YOUR ASSIGNMENT: From the data below, repeat everything exactly except the images.

PROVIDED DATA:

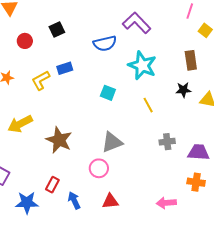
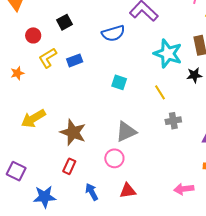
cyan star: (142, 65) -> (168, 54), moved
yellow L-shape: (41, 80) -> (48, 58), moved
gray cross: (167, 142) -> (173, 121), moved
red rectangle: (52, 185) -> (69, 166), moved

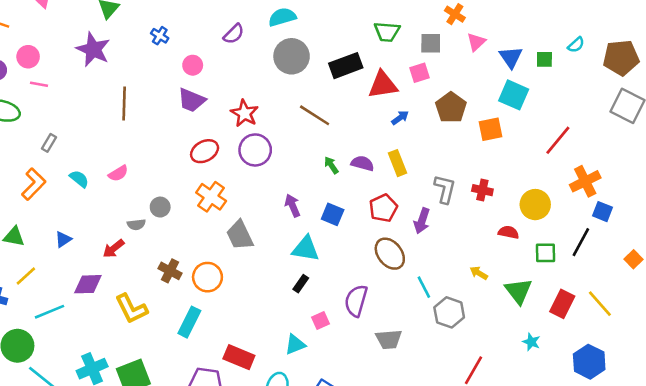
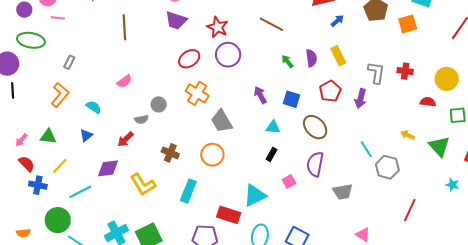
purple semicircle: (362, 163) -> (311, 58), turned 72
cyan semicircle: (79, 179) -> (94, 107), moved
cyan triangle: (306, 249) -> (273, 127), size x0.7
brown ellipse: (390, 254) -> (315, 127), moved
orange circle: (207, 277) -> (212, 155), moved
cyan triangle: (295, 344) -> (255, 195), moved, size x1.4

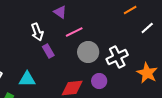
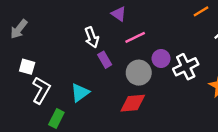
gray circle: (88, 52) -> (139, 73), moved
cyan triangle: (27, 79) -> (80, 93), turned -36
purple circle: (99, 81) -> (161, 58), moved

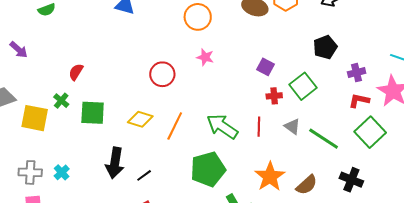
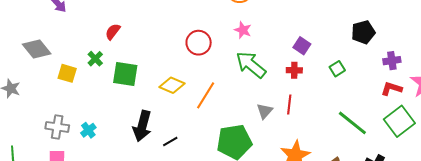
green square: (303, 86) -> (337, 69), size x0.6
red cross: (274, 96) -> (294, 70), moved
yellow square: (35, 118) -> (67, 73), size x0.7
green arrow: (222, 126) -> (251, 65), moved
gray triangle: (292, 126) -> (265, 111), moved, turned 30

TASK OUTPUT:
cyan star: (142, 65) -> (168, 54), moved
yellow L-shape: (41, 80) -> (48, 58), moved
gray cross: (167, 142) -> (173, 121), moved
red rectangle: (52, 185) -> (69, 166), moved

purple semicircle: (362, 163) -> (311, 58), turned 72
cyan semicircle: (79, 179) -> (94, 107), moved
cyan triangle: (306, 249) -> (273, 127), size x0.7
brown ellipse: (390, 254) -> (315, 127), moved
orange circle: (207, 277) -> (212, 155), moved
cyan triangle: (295, 344) -> (255, 195), moved, size x1.4

gray circle: (88, 52) -> (139, 73), moved
cyan triangle: (27, 79) -> (80, 93), turned -36
purple circle: (99, 81) -> (161, 58), moved

green square: (303, 86) -> (337, 69), size x0.6
red cross: (274, 96) -> (294, 70), moved
yellow square: (35, 118) -> (67, 73), size x0.7
green arrow: (222, 126) -> (251, 65), moved
gray triangle: (292, 126) -> (265, 111), moved, turned 30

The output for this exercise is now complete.